◆ Your goal:
Set down each entry exactly as it stands, without altering a single character.
Task material Start Marker
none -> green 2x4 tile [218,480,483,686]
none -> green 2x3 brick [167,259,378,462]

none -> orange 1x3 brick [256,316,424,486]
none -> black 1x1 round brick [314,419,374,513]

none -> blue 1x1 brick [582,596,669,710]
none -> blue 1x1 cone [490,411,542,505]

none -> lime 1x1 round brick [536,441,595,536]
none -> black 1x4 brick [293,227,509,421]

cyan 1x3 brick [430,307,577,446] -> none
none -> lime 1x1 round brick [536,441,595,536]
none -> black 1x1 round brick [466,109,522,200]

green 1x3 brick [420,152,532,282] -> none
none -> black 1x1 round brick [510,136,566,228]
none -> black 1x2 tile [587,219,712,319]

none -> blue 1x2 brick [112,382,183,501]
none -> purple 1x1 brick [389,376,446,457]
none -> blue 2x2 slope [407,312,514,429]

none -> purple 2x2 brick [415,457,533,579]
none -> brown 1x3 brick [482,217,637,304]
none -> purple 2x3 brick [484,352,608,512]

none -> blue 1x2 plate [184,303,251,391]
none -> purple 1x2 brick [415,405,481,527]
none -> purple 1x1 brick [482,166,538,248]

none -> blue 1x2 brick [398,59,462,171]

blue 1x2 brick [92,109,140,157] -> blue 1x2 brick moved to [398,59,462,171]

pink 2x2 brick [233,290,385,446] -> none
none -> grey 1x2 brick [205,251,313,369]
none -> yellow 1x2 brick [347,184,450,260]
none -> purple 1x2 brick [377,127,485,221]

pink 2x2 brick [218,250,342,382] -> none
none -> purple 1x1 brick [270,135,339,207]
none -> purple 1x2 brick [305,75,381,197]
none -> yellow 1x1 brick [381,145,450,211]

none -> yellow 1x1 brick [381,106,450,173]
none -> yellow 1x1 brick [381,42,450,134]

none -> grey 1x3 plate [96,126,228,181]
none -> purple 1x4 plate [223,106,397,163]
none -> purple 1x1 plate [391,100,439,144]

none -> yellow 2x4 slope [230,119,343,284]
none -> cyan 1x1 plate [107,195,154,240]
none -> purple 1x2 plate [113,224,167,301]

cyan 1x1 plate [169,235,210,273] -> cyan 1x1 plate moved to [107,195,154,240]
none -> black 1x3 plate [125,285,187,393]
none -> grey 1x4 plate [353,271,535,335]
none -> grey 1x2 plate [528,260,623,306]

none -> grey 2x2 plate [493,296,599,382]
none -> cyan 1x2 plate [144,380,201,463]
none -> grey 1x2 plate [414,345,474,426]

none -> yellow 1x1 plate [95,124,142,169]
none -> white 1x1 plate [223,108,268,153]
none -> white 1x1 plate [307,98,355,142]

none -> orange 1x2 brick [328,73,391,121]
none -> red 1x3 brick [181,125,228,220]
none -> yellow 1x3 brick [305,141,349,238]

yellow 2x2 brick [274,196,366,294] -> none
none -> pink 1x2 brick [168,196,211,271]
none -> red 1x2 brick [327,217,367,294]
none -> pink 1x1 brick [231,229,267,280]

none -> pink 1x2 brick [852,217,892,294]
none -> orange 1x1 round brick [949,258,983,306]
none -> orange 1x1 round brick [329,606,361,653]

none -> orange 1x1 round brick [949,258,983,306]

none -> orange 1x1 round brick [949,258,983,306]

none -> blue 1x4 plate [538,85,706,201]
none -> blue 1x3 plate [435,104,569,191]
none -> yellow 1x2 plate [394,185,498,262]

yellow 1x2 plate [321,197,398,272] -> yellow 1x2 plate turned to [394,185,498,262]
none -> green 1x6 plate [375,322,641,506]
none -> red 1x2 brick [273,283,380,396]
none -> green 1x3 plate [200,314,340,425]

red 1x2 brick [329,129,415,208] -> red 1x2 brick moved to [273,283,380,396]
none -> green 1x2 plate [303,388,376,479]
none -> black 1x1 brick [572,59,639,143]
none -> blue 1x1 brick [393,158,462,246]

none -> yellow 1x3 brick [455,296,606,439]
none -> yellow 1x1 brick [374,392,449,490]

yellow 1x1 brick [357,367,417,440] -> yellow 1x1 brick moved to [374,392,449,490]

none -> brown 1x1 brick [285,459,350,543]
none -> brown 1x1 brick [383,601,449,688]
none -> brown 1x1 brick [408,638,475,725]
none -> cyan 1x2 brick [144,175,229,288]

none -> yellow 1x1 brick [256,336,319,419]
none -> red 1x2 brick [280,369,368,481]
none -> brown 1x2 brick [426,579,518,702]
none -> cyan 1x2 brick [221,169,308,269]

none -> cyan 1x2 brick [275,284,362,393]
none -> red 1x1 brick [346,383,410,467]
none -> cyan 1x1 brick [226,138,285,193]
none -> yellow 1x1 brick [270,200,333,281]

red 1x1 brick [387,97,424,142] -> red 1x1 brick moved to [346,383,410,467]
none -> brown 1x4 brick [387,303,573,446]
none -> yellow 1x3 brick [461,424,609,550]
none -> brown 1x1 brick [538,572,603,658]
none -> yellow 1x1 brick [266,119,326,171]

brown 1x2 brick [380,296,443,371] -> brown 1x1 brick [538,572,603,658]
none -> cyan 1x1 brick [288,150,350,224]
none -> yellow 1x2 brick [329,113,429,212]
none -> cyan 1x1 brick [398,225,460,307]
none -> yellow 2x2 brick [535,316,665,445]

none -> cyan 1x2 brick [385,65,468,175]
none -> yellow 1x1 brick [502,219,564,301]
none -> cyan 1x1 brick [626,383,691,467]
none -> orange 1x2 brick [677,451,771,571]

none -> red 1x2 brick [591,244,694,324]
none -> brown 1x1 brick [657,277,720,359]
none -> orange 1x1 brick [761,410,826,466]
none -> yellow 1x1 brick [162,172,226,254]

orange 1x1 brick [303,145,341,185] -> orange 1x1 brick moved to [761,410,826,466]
Task material End Marker
◆ Task result:
none -> green 2x4 tile [218,480,483,686]
none -> green 2x3 brick [167,259,378,462]

none -> orange 1x3 brick [256,316,424,486]
none -> black 1x1 round brick [314,419,374,513]

none -> blue 1x1 brick [582,596,669,710]
none -> blue 1x1 cone [490,411,542,505]

none -> lime 1x1 round brick [536,441,595,536]
none -> black 1x4 brick [293,227,509,421]

cyan 1x3 brick [430,307,577,446] -> none
none -> lime 1x1 round brick [536,441,595,536]
none -> black 1x1 round brick [466,109,522,200]

green 1x3 brick [420,152,532,282] -> none
none -> black 1x1 round brick [510,136,566,228]
none -> black 1x2 tile [587,219,712,319]

none -> blue 1x2 brick [112,382,183,501]
none -> purple 1x1 brick [389,376,446,457]
none -> blue 2x2 slope [407,312,514,429]

none -> purple 2x2 brick [415,457,533,579]
none -> brown 1x3 brick [482,217,637,304]
none -> purple 2x3 brick [484,352,608,512]

none -> blue 1x2 plate [184,303,251,391]
none -> purple 1x2 brick [415,405,481,527]
none -> purple 1x1 brick [482,166,538,248]

none -> blue 1x2 brick [398,59,462,171]

blue 1x2 brick [92,109,140,157] -> blue 1x2 brick moved to [398,59,462,171]

pink 2x2 brick [233,290,385,446] -> none
none -> grey 1x2 brick [205,251,313,369]
none -> yellow 1x2 brick [347,184,450,260]
none -> purple 1x2 brick [377,127,485,221]

pink 2x2 brick [218,250,342,382] -> none
none -> purple 1x1 brick [270,135,339,207]
none -> purple 1x2 brick [305,75,381,197]
none -> yellow 1x1 brick [381,145,450,211]

none -> yellow 1x1 brick [381,106,450,173]
none -> yellow 1x1 brick [381,42,450,134]

none -> grey 1x3 plate [96,126,228,181]
none -> purple 1x4 plate [223,106,397,163]
none -> purple 1x1 plate [391,100,439,144]

none -> yellow 2x4 slope [230,119,343,284]
none -> cyan 1x1 plate [107,195,154,240]
none -> purple 1x2 plate [113,224,167,301]

cyan 1x1 plate [169,235,210,273] -> cyan 1x1 plate moved to [107,195,154,240]
none -> black 1x3 plate [125,285,187,393]
none -> grey 1x4 plate [353,271,535,335]
none -> grey 1x2 plate [528,260,623,306]

none -> grey 2x2 plate [493,296,599,382]
none -> cyan 1x2 plate [144,380,201,463]
none -> grey 1x2 plate [414,345,474,426]

none -> yellow 1x1 plate [95,124,142,169]
none -> white 1x1 plate [223,108,268,153]
none -> white 1x1 plate [307,98,355,142]

none -> orange 1x2 brick [328,73,391,121]
none -> red 1x3 brick [181,125,228,220]
none -> yellow 1x3 brick [305,141,349,238]

yellow 2x2 brick [274,196,366,294] -> none
none -> pink 1x2 brick [168,196,211,271]
none -> red 1x2 brick [327,217,367,294]
none -> pink 1x1 brick [231,229,267,280]

none -> pink 1x2 brick [852,217,892,294]
none -> orange 1x1 round brick [949,258,983,306]
none -> orange 1x1 round brick [329,606,361,653]

none -> orange 1x1 round brick [949,258,983,306]

none -> orange 1x1 round brick [949,258,983,306]

none -> blue 1x4 plate [538,85,706,201]
none -> blue 1x3 plate [435,104,569,191]
none -> yellow 1x2 plate [394,185,498,262]

yellow 1x2 plate [321,197,398,272] -> yellow 1x2 plate turned to [394,185,498,262]
none -> green 1x6 plate [375,322,641,506]
none -> red 1x2 brick [273,283,380,396]
none -> green 1x3 plate [200,314,340,425]

red 1x2 brick [329,129,415,208] -> red 1x2 brick moved to [273,283,380,396]
none -> green 1x2 plate [303,388,376,479]
none -> black 1x1 brick [572,59,639,143]
none -> blue 1x1 brick [393,158,462,246]

none -> yellow 1x3 brick [455,296,606,439]
none -> yellow 1x1 brick [374,392,449,490]

yellow 1x1 brick [357,367,417,440] -> yellow 1x1 brick moved to [374,392,449,490]

none -> brown 1x1 brick [285,459,350,543]
none -> brown 1x1 brick [383,601,449,688]
none -> brown 1x1 brick [408,638,475,725]
none -> cyan 1x2 brick [144,175,229,288]

none -> yellow 1x1 brick [256,336,319,419]
none -> red 1x2 brick [280,369,368,481]
none -> brown 1x2 brick [426,579,518,702]
none -> cyan 1x2 brick [221,169,308,269]

none -> cyan 1x2 brick [275,284,362,393]
none -> red 1x1 brick [346,383,410,467]
none -> cyan 1x1 brick [226,138,285,193]
none -> yellow 1x1 brick [270,200,333,281]

red 1x1 brick [387,97,424,142] -> red 1x1 brick moved to [346,383,410,467]
none -> brown 1x4 brick [387,303,573,446]
none -> yellow 1x3 brick [461,424,609,550]
none -> brown 1x1 brick [538,572,603,658]
none -> yellow 1x1 brick [266,119,326,171]

brown 1x2 brick [380,296,443,371] -> brown 1x1 brick [538,572,603,658]
none -> cyan 1x1 brick [288,150,350,224]
none -> yellow 1x2 brick [329,113,429,212]
none -> cyan 1x1 brick [398,225,460,307]
none -> yellow 2x2 brick [535,316,665,445]

none -> cyan 1x2 brick [385,65,468,175]
none -> yellow 1x1 brick [502,219,564,301]
none -> cyan 1x1 brick [626,383,691,467]
none -> orange 1x2 brick [677,451,771,571]

none -> red 1x2 brick [591,244,694,324]
none -> brown 1x1 brick [657,277,720,359]
none -> orange 1x1 brick [761,410,826,466]
none -> yellow 1x1 brick [162,172,226,254]

orange 1x1 brick [303,145,341,185] -> orange 1x1 brick moved to [761,410,826,466]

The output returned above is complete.